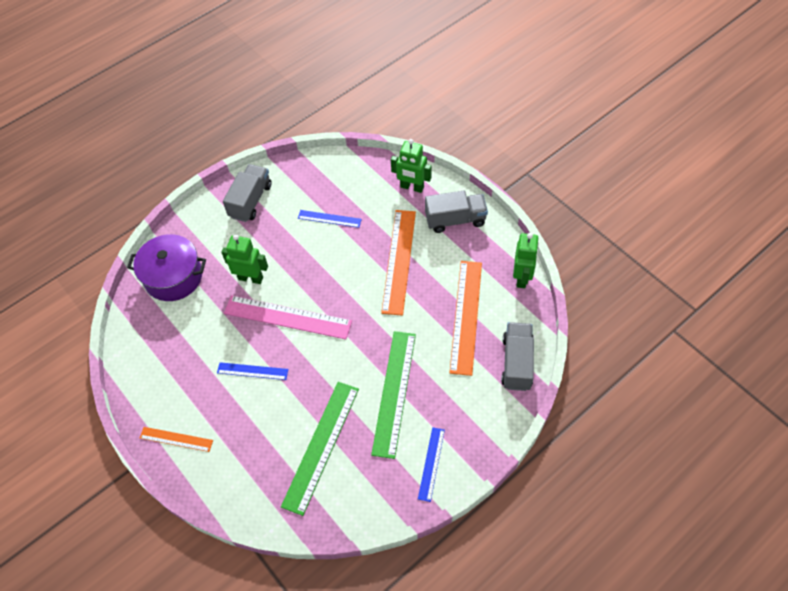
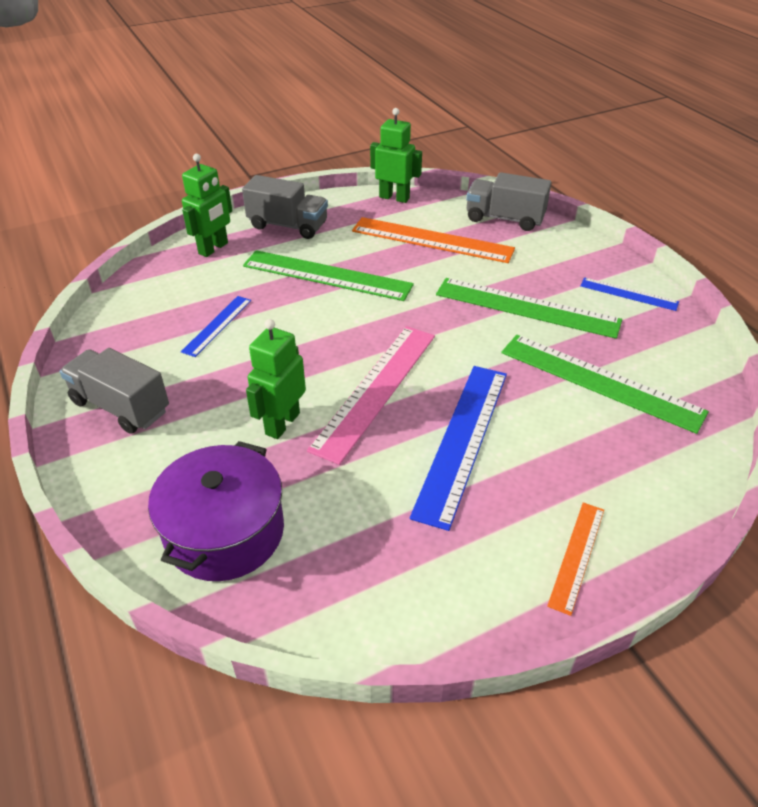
camera: 80 degrees left, 15 degrees down
blue ruler [217,362,288,380] -> blue ruler [410,366,507,531], size x1.88
orange ruler [381,210,416,316] -> green ruler [243,250,414,301]
grey truck [425,191,488,233] -> grey truck turned 105 degrees clockwise [242,175,328,239]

◇ ◇ ◇ ◇ ◇

§ **Required work**
Take every line above where "ruler" appears and copy it.

§ **Response to the task**
blue ruler [217,362,288,380] -> blue ruler [410,366,507,531], size x1.88
orange ruler [381,210,416,316] -> green ruler [243,250,414,301]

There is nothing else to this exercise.